### [What you need to do]
Your answer should repeat every line of the records below in which the word "turquoise" appears.

====================

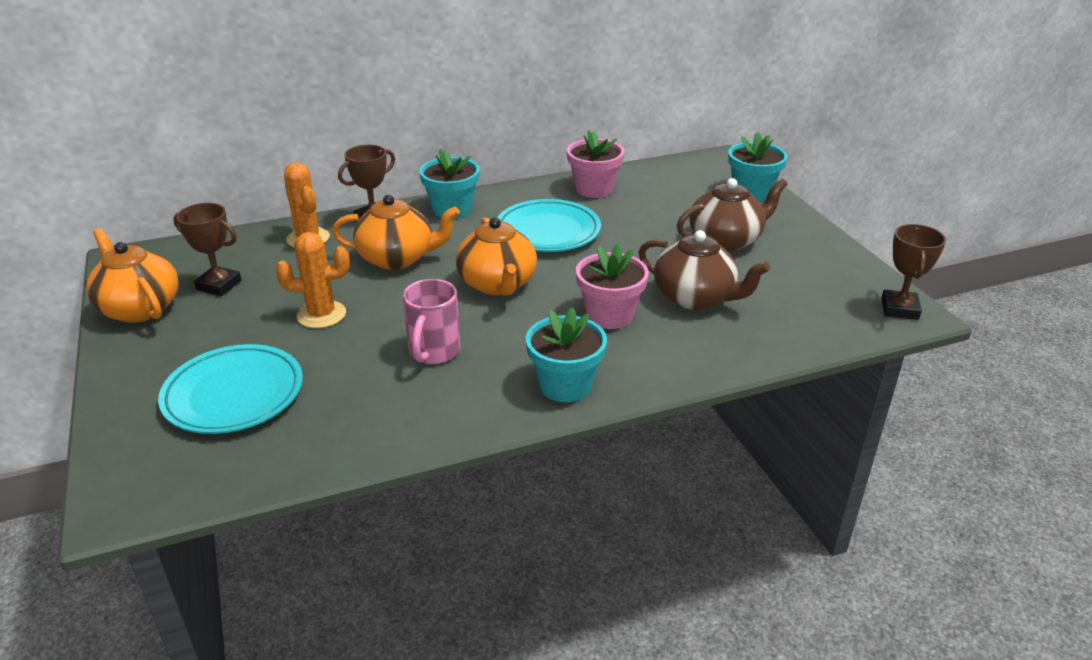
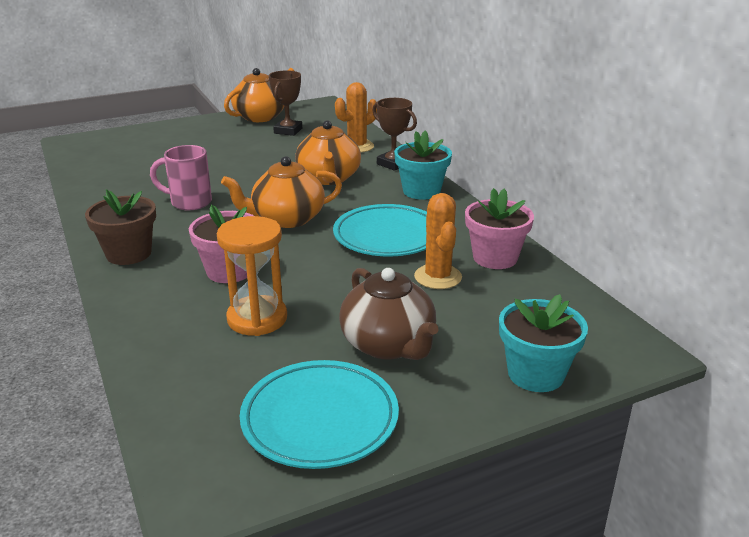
camera: 85 degrees right, 5 degrees down
(234, 395) = (159, 151): turquoise plate -> turquoise plate (320, 419)
(321, 315) = (246, 163): orange cactus -> orange cactus (438, 277)
(565, 385) = (129, 254): turquoise flower pot -> brown flower pot
(695, 297) = (257, 319): brown teapot -> orange hourglass
(899, 309) = (213, 484): brown trophy -> none

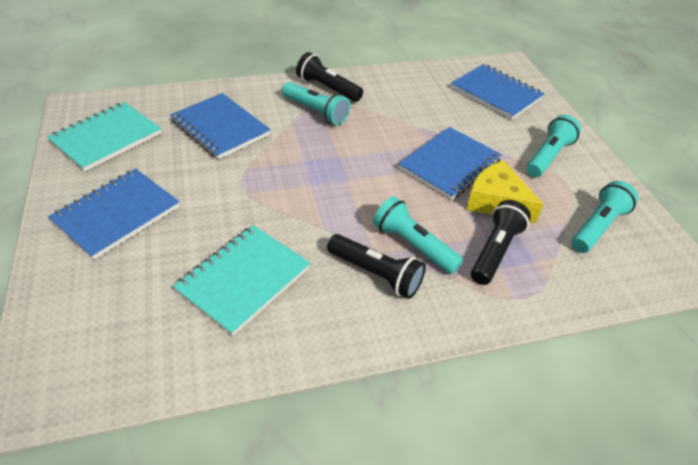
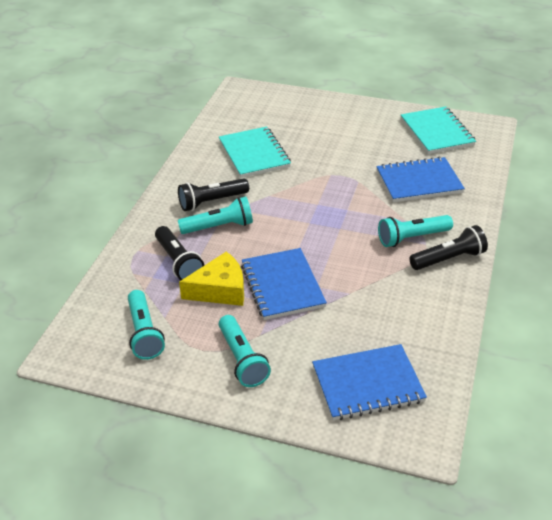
camera: 125 degrees right, 5 degrees down
(117, 214) = (348, 124): blue notebook -> none

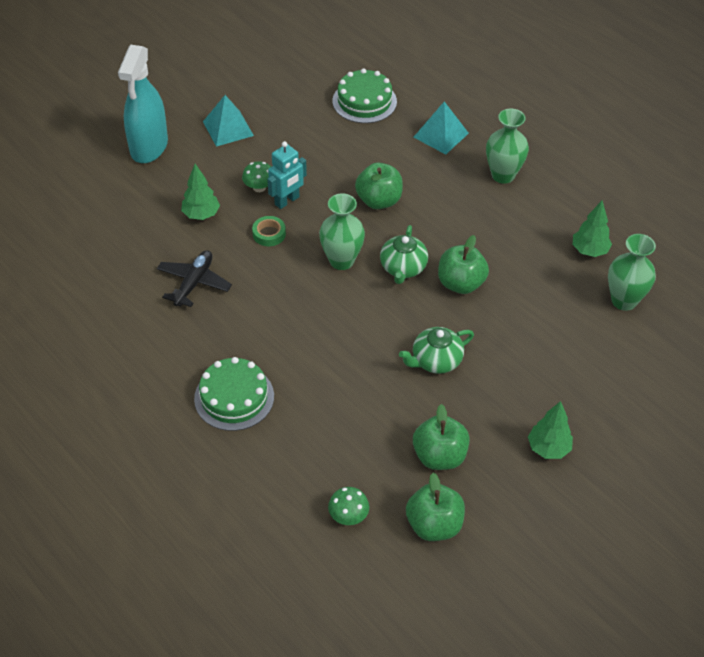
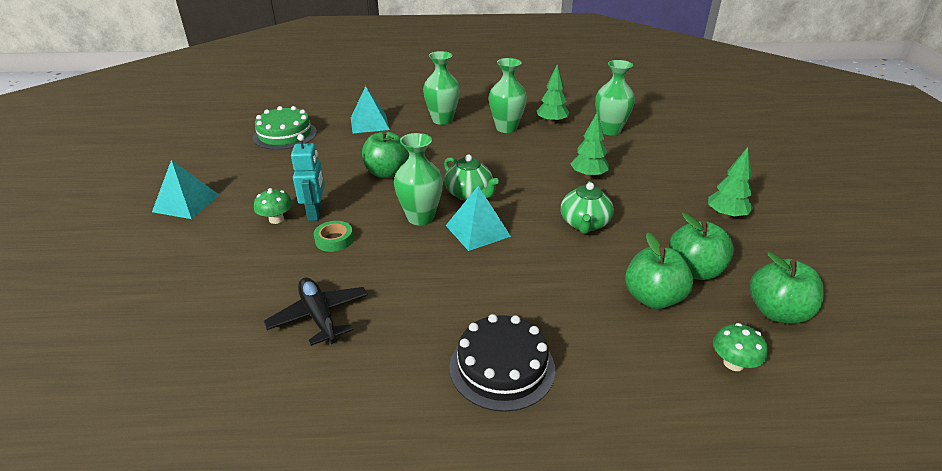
camera: 50 degrees left, 15 degrees down
(149, 147) = (113, 257): turquoise spray bottle -> none
(201, 215) = (247, 267): green tree -> green tree (588, 176)
(234, 397) = (502, 367): green cake -> black cake
(359, 302) = (477, 230): none -> turquoise pyramid
(460, 283) = (518, 178): green apple -> green apple (653, 298)
(539, 226) = (506, 128): none -> green vase

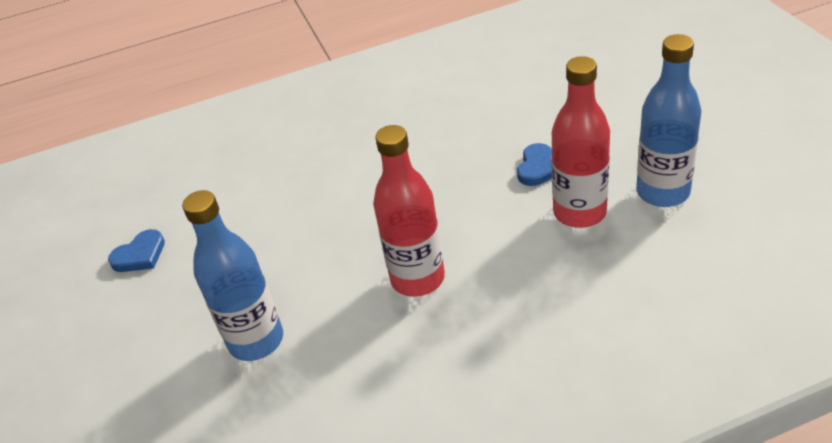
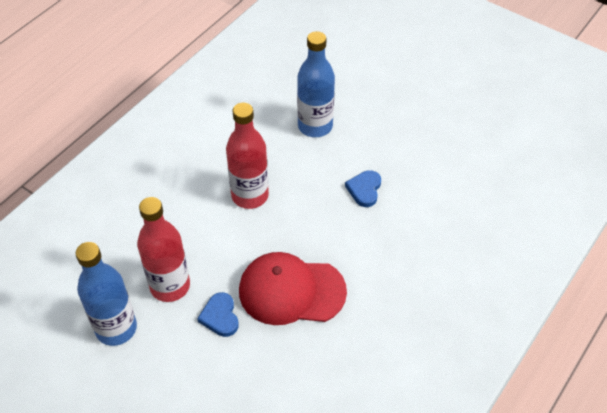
camera: 140 degrees right, 10 degrees up
(140, 255) = (442, 140): blue heart -> blue heart (364, 189)
(449, 165) = (291, 291): none -> red cap

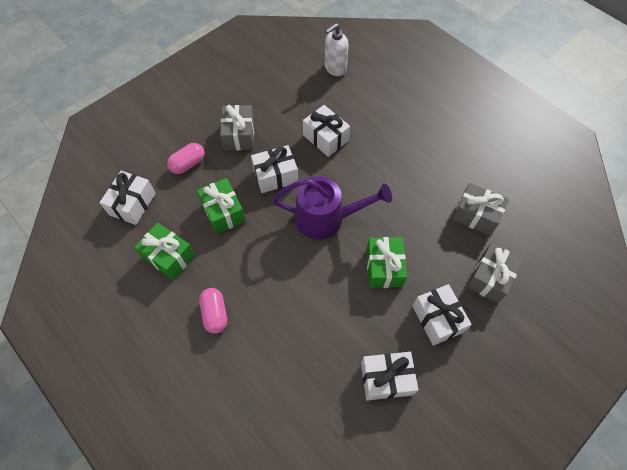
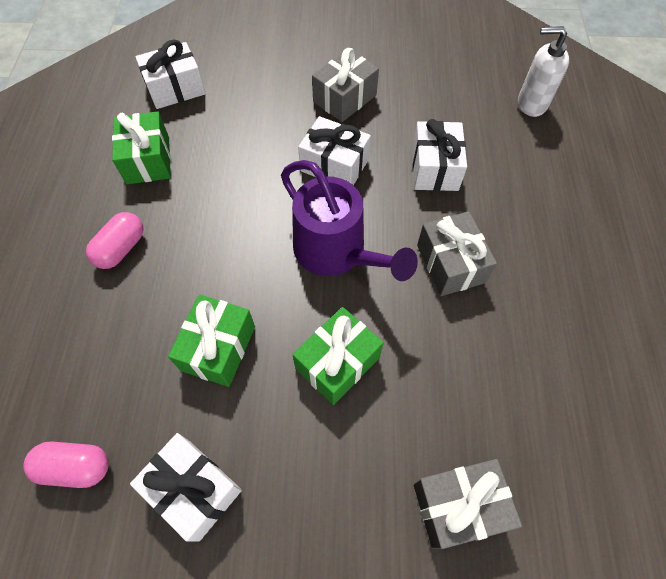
camera: 45 degrees right, 0 degrees up
(188, 164) = (264, 90): pink capsule -> pink capsule (76, 467)
(223, 212) = (243, 160): green gift -> green gift (218, 348)
(437, 319) = (331, 485): white gift -> none
(476, 215) = (529, 409): grey gift -> grey gift (450, 263)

====================

### [Solution to the exercise]
(234, 395) = (159, 151): turquoise plate -> turquoise plate (320, 419)
(565, 385) = (129, 254): turquoise flower pot -> brown flower pot
(149, 147) = (113, 257): turquoise spray bottle -> none
(359, 302) = (477, 230): none -> turquoise pyramid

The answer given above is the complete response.